Set down again each entry exactly as it reads, pictures excluded.

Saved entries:
========

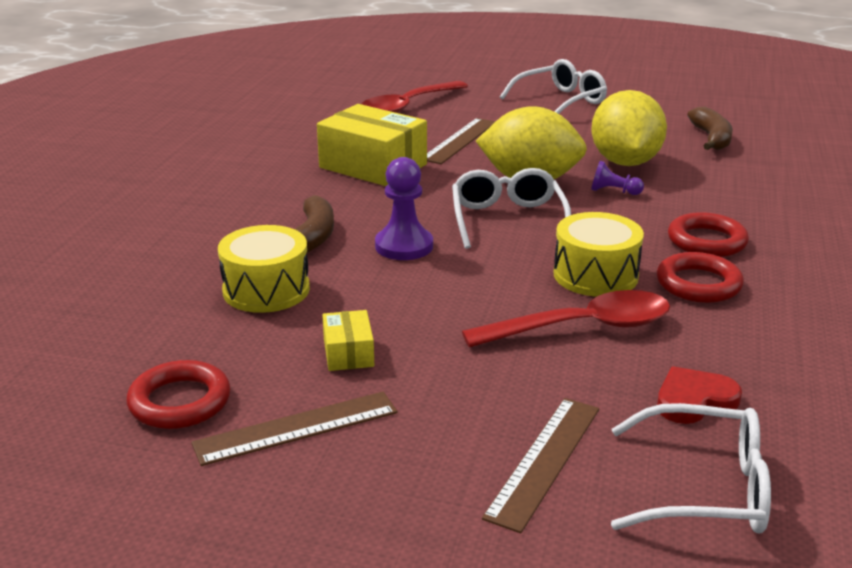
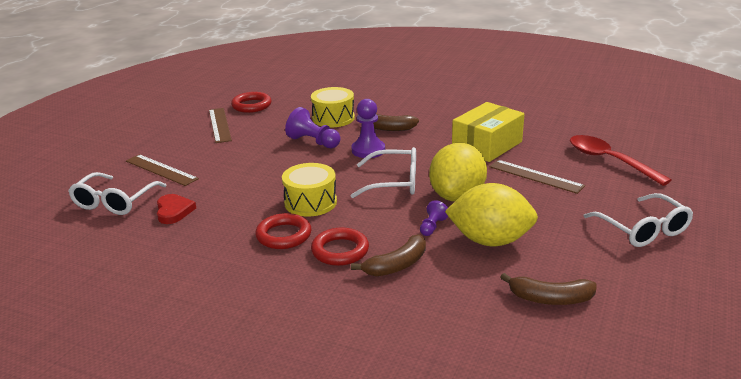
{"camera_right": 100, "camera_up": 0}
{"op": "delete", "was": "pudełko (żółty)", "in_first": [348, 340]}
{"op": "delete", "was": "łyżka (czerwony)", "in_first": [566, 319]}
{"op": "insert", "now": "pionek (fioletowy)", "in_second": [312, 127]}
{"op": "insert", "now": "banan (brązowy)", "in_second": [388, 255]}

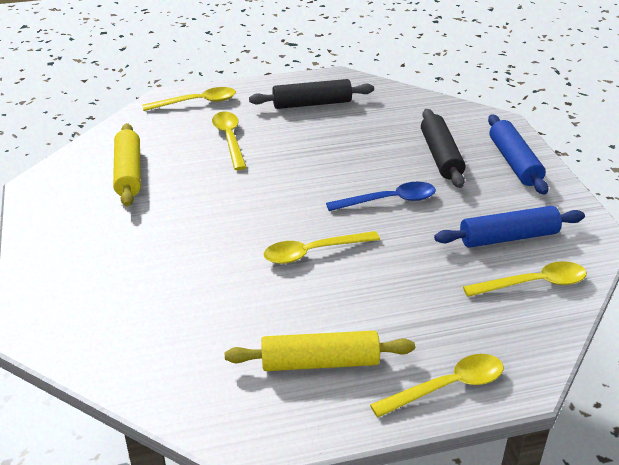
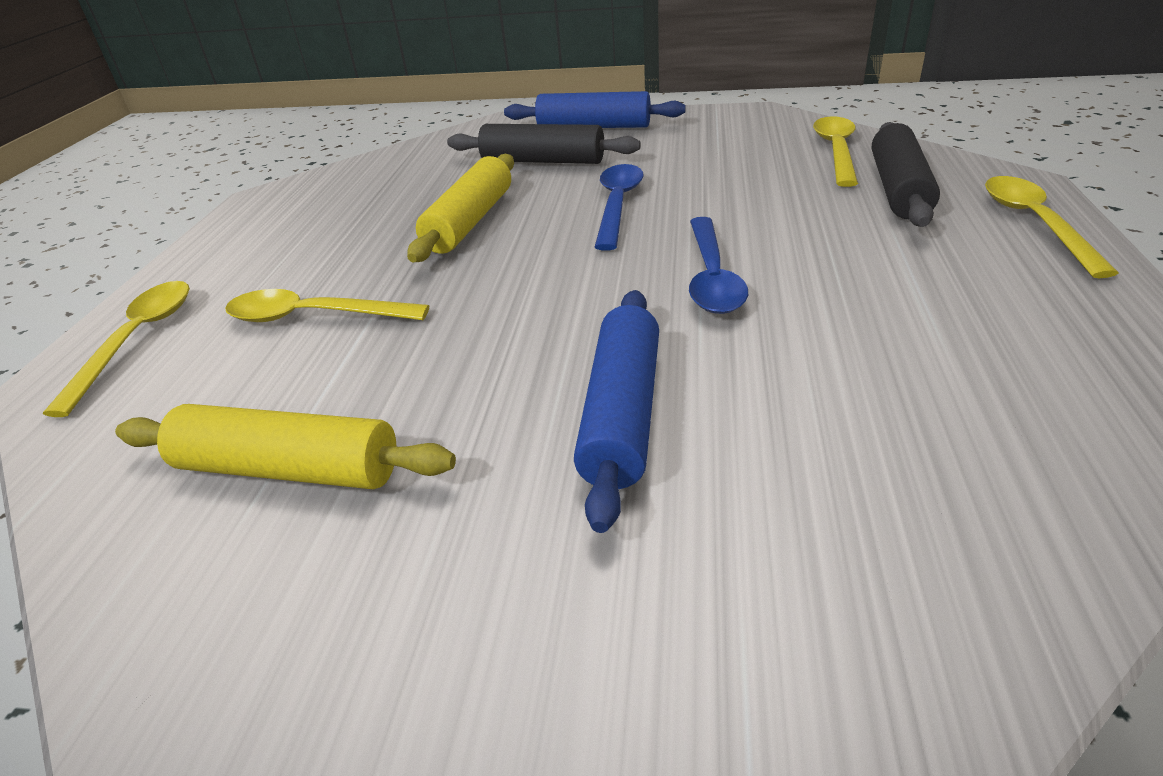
{"camera_right": -65, "camera_up": 0}
{"op": "move", "was": "wałek do ciasta (żółty)", "in_first": [320, 351], "in_second": [460, 208]}
{"op": "move", "was": "wałek do ciasta (czarny)", "in_first": [311, 94], "in_second": [906, 174]}
{"op": "recolor", "was": "łyżka (żółty)", "now": "łyżka (niebieski)", "in_first": [322, 247], "in_second": [718, 265]}
{"op": "move", "was": "wałek do ciasta (niebieski)", "in_first": [509, 227], "in_second": [616, 411]}

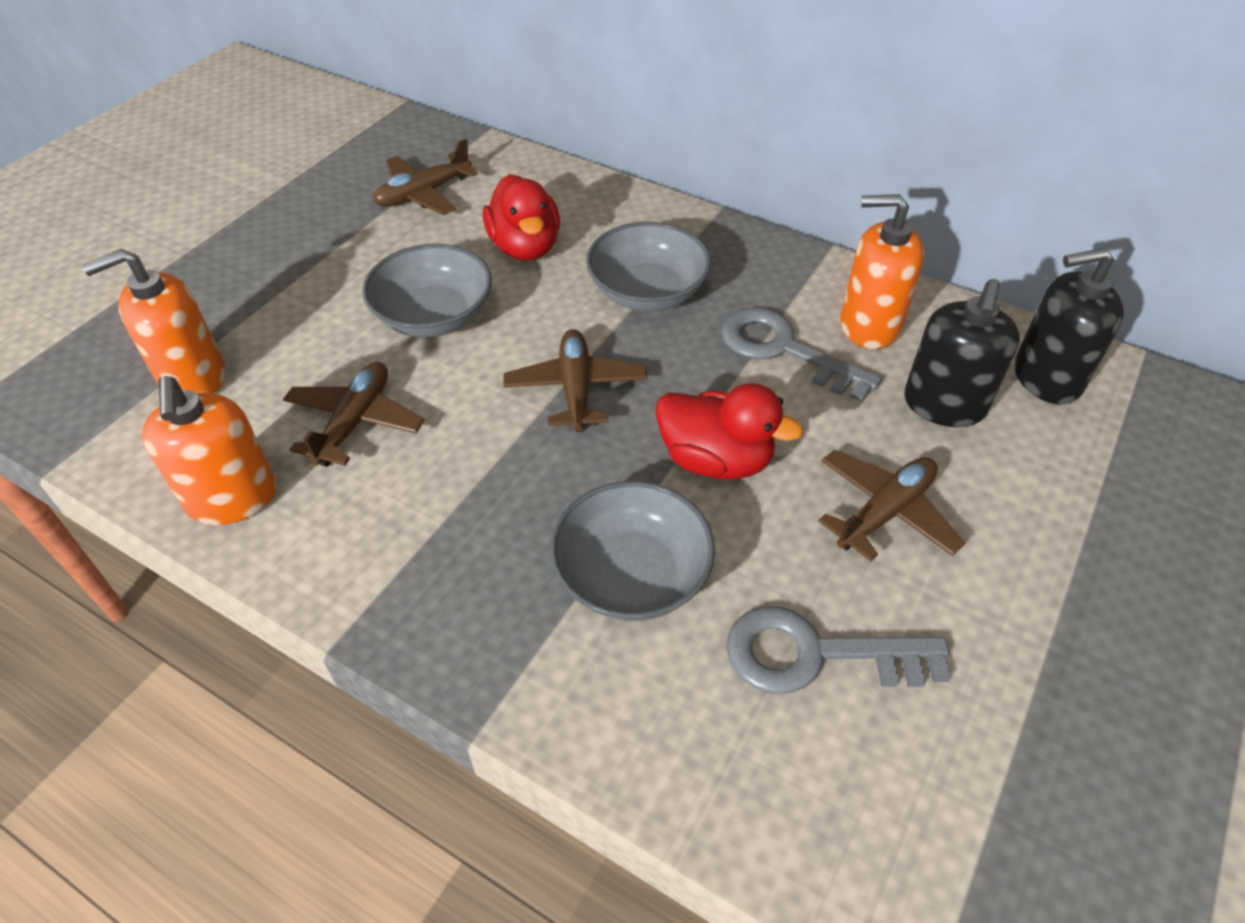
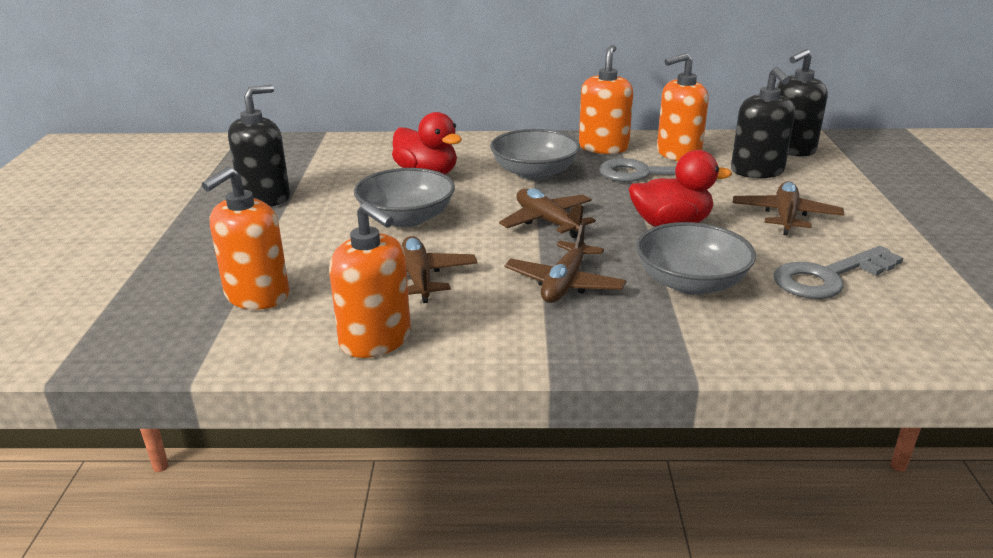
{"camera_right": -30, "camera_up": -20}
{"op": "move", "was": "samolot (brązowy)", "in_first": [425, 177], "in_second": [566, 262]}
{"op": "insert", "now": "dozownik mydła (czarny)", "in_second": [259, 145]}
{"op": "insert", "now": "dozownik mydła (pomarańczowy)", "in_second": [606, 99]}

========

**Answer section**
{"camera_right": 100, "camera_up": 0}
{"op": "delete", "was": "pudełko (żółty)", "in_first": [348, 340]}
{"op": "delete", "was": "łyżka (czerwony)", "in_first": [566, 319]}
{"op": "insert", "now": "pionek (fioletowy)", "in_second": [312, 127]}
{"op": "insert", "now": "banan (brązowy)", "in_second": [388, 255]}

{"camera_right": -65, "camera_up": 0}
{"op": "move", "was": "wałek do ciasta (żółty)", "in_first": [320, 351], "in_second": [460, 208]}
{"op": "move", "was": "wałek do ciasta (czarny)", "in_first": [311, 94], "in_second": [906, 174]}
{"op": "recolor", "was": "łyżka (żółty)", "now": "łyżka (niebieski)", "in_first": [322, 247], "in_second": [718, 265]}
{"op": "move", "was": "wałek do ciasta (niebieski)", "in_first": [509, 227], "in_second": [616, 411]}

{"camera_right": -30, "camera_up": -20}
{"op": "move", "was": "samolot (brązowy)", "in_first": [425, 177], "in_second": [566, 262]}
{"op": "insert", "now": "dozownik mydła (czarny)", "in_second": [259, 145]}
{"op": "insert", "now": "dozownik mydła (pomarańczowy)", "in_second": [606, 99]}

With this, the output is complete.